The data below should be printed in full, exactly, and without any of its images.

** Raw data follows **

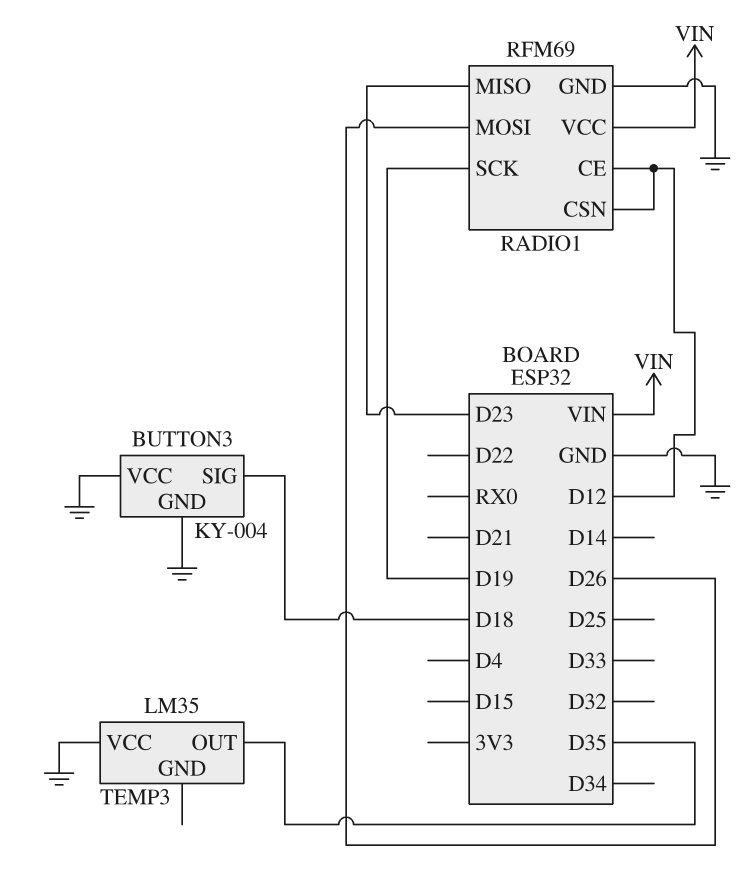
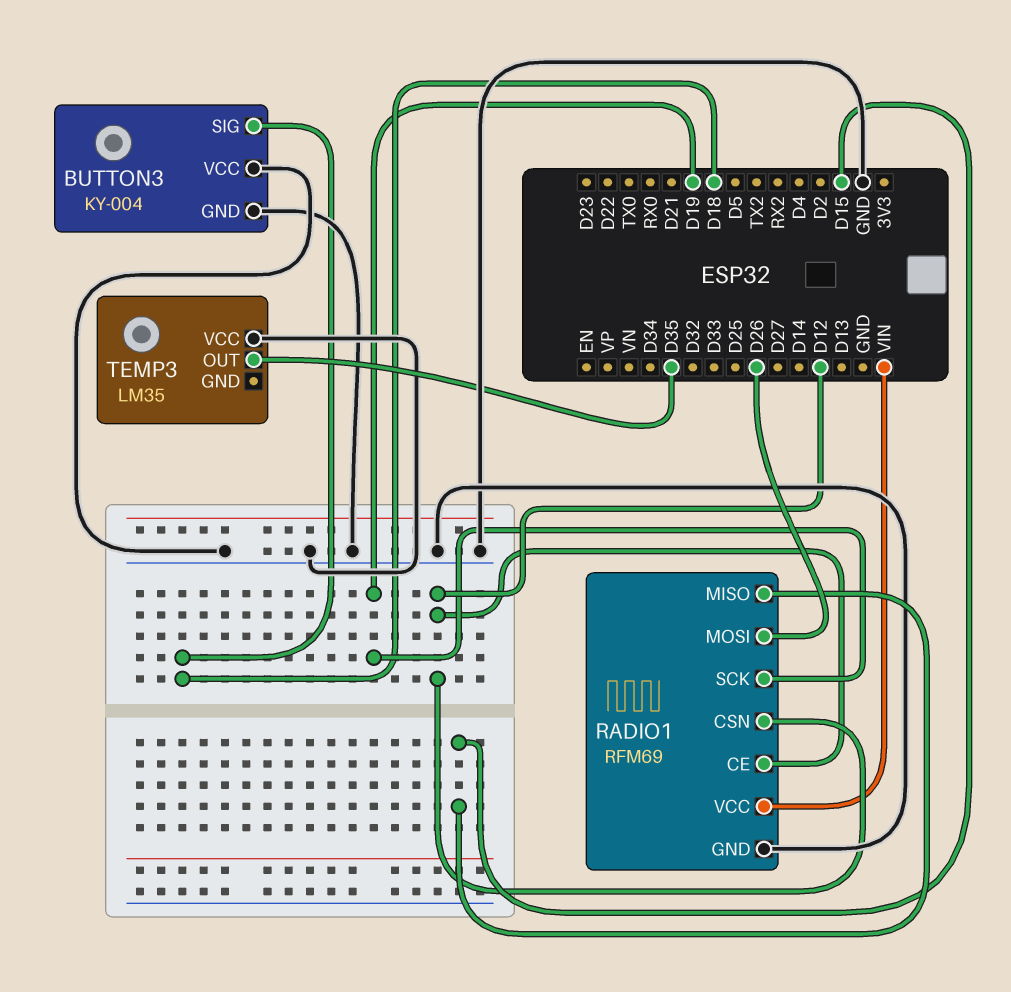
RADIO1 pin MISO: D23 -> D15

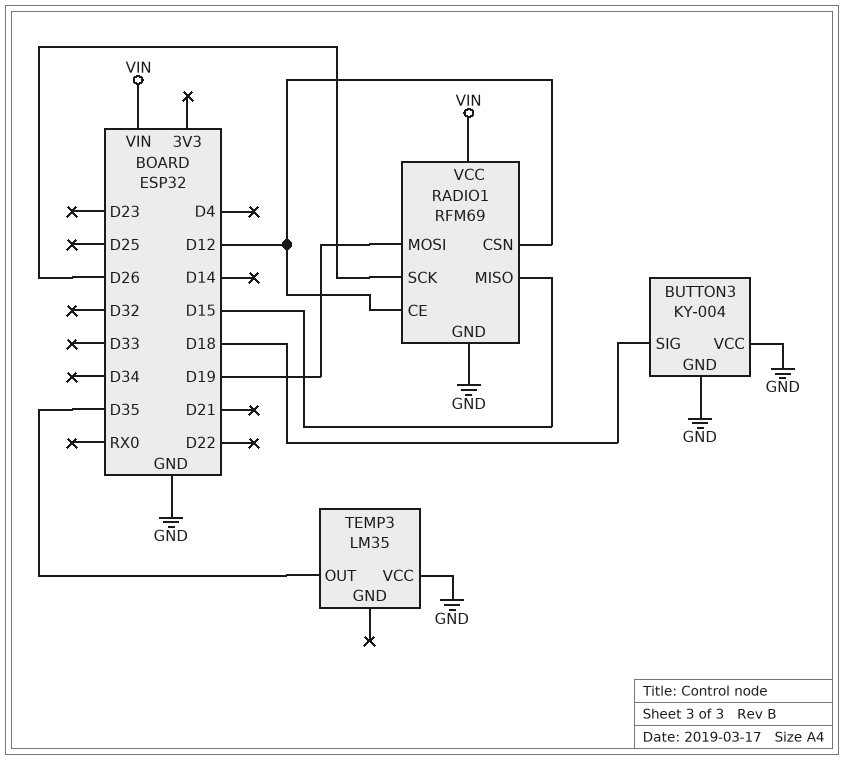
RADIO1 pin MOSI: D26 -> D19
RADIO1 pin SCK: D19 -> D26

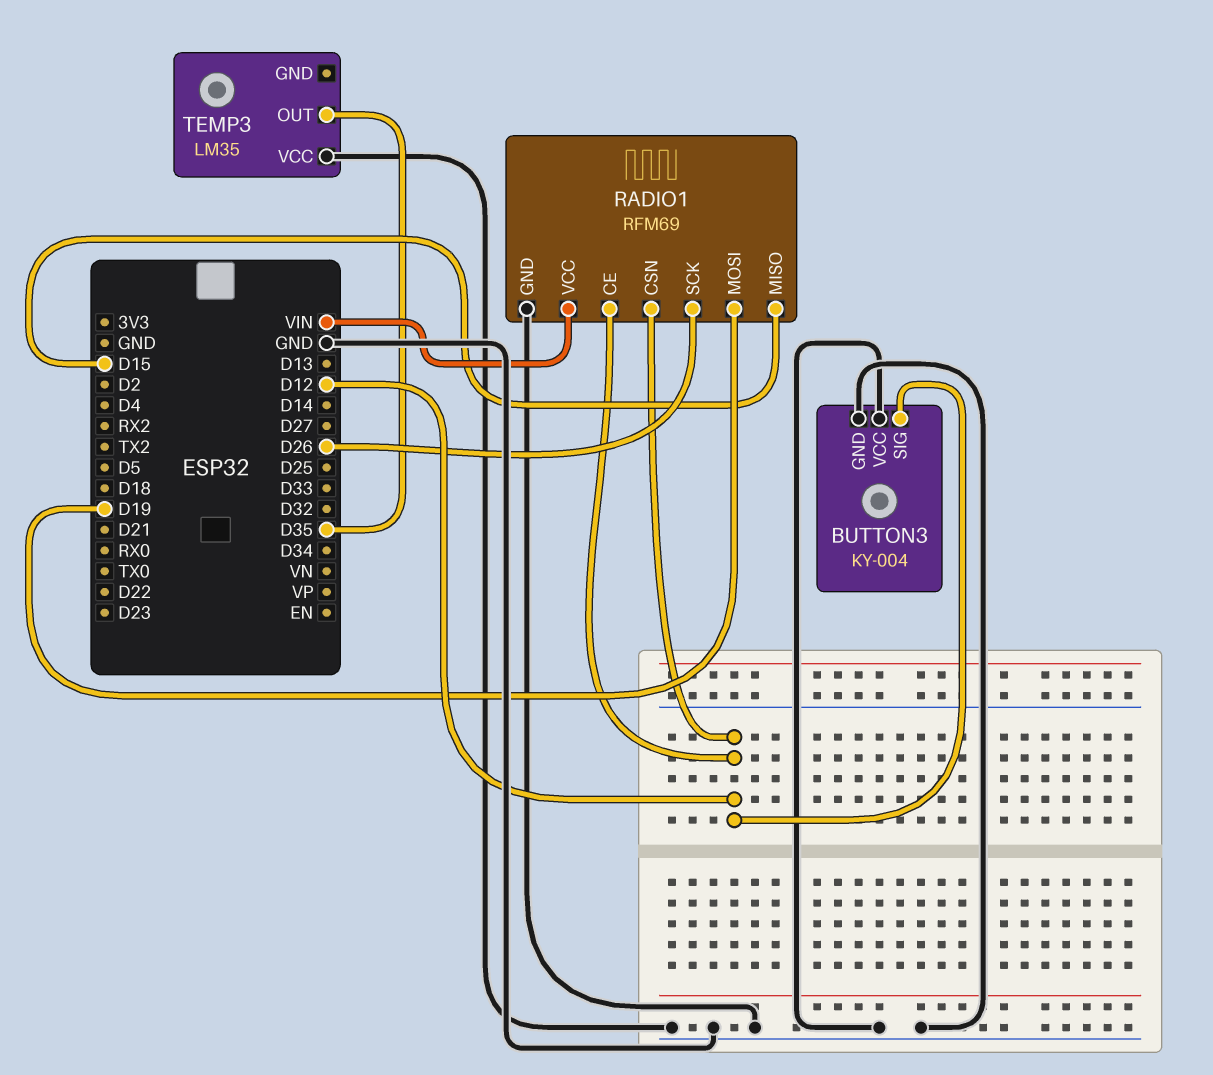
BUTTON3 pin SIG: D18 -> D12

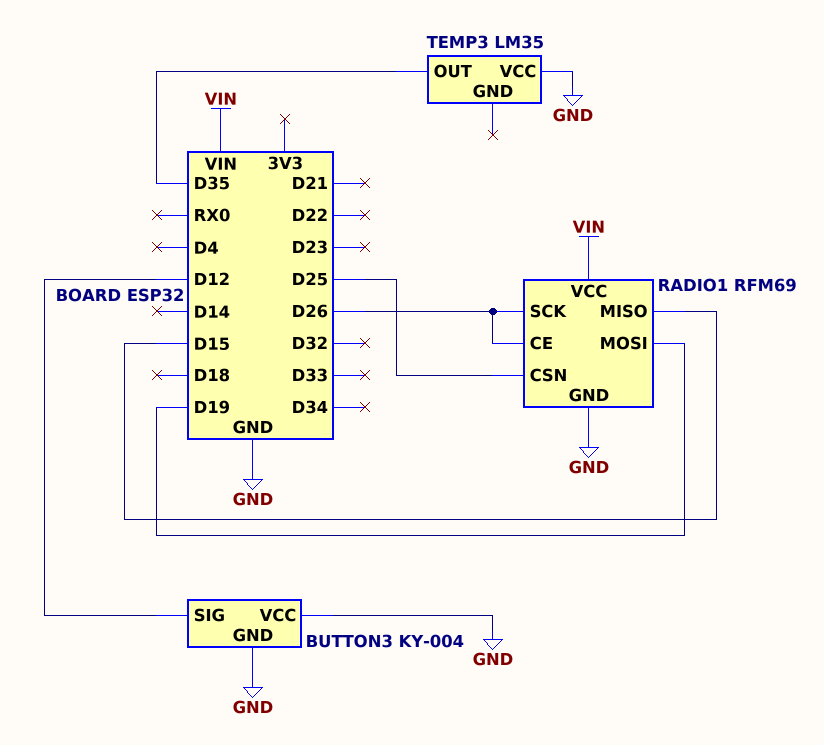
RADIO1 pin CE: D12 -> D26
RADIO1 pin CSN: D12 -> D25

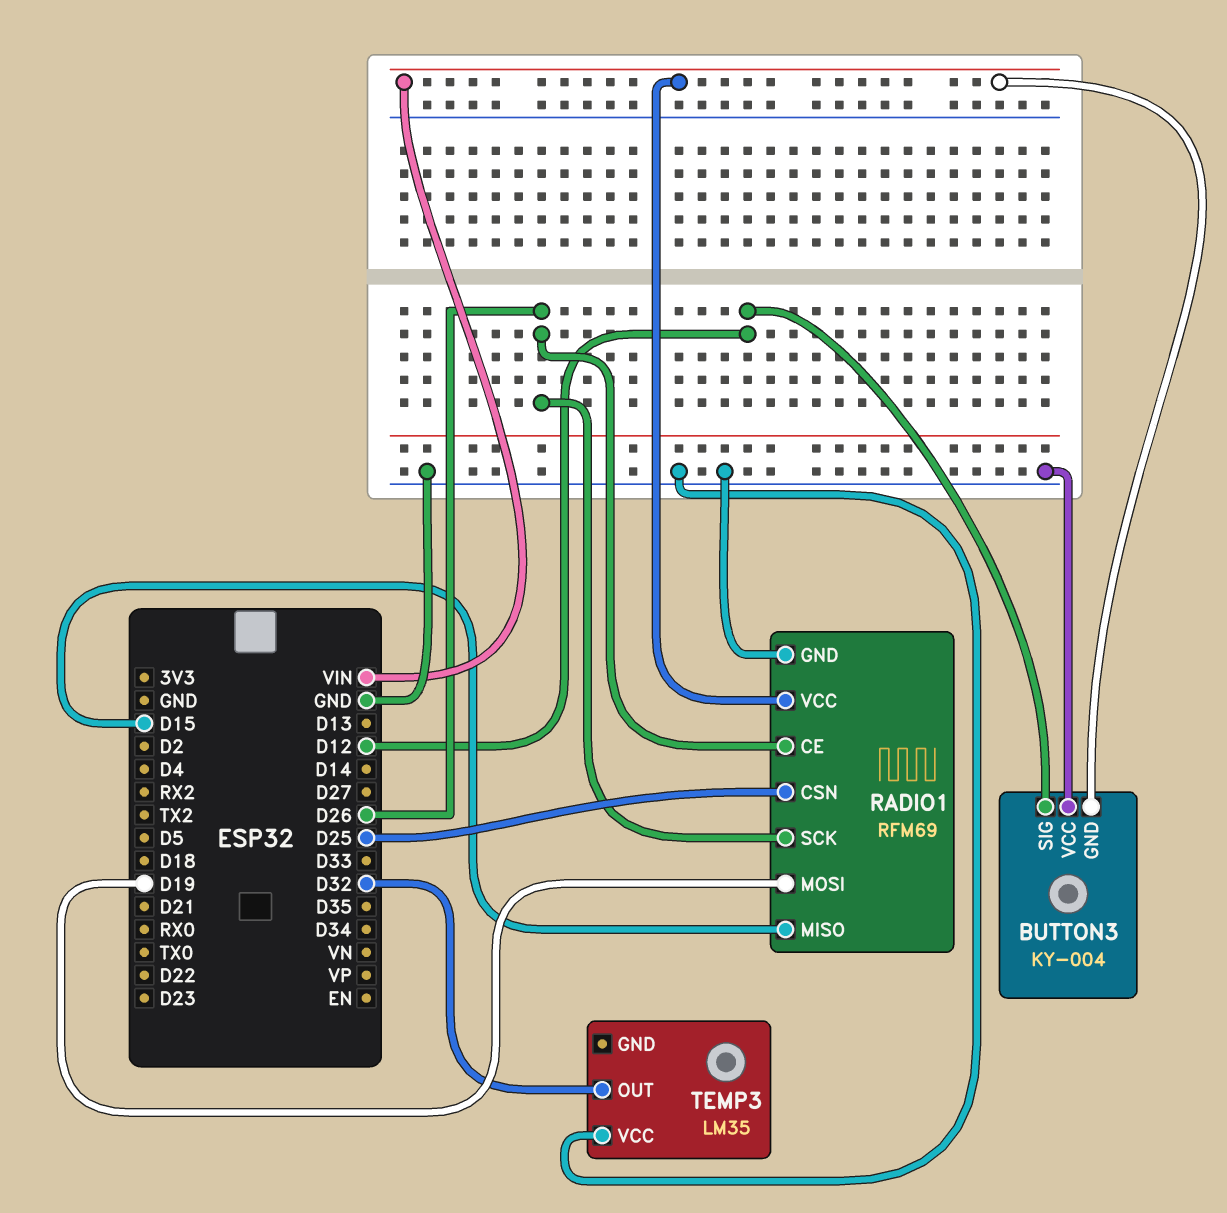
BUTTON3 pin GND: GND -> VIN
TEMP3 pin OUT: D35 -> D32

** End of Raw data **

> Reply
RADIO1 pin MISO: D23 -> D15

RADIO1 pin MOSI: D26 -> D19
RADIO1 pin SCK: D19 -> D26

BUTTON3 pin SIG: D18 -> D12

RADIO1 pin CE: D12 -> D26
RADIO1 pin CSN: D12 -> D25

BUTTON3 pin GND: GND -> VIN
TEMP3 pin OUT: D35 -> D32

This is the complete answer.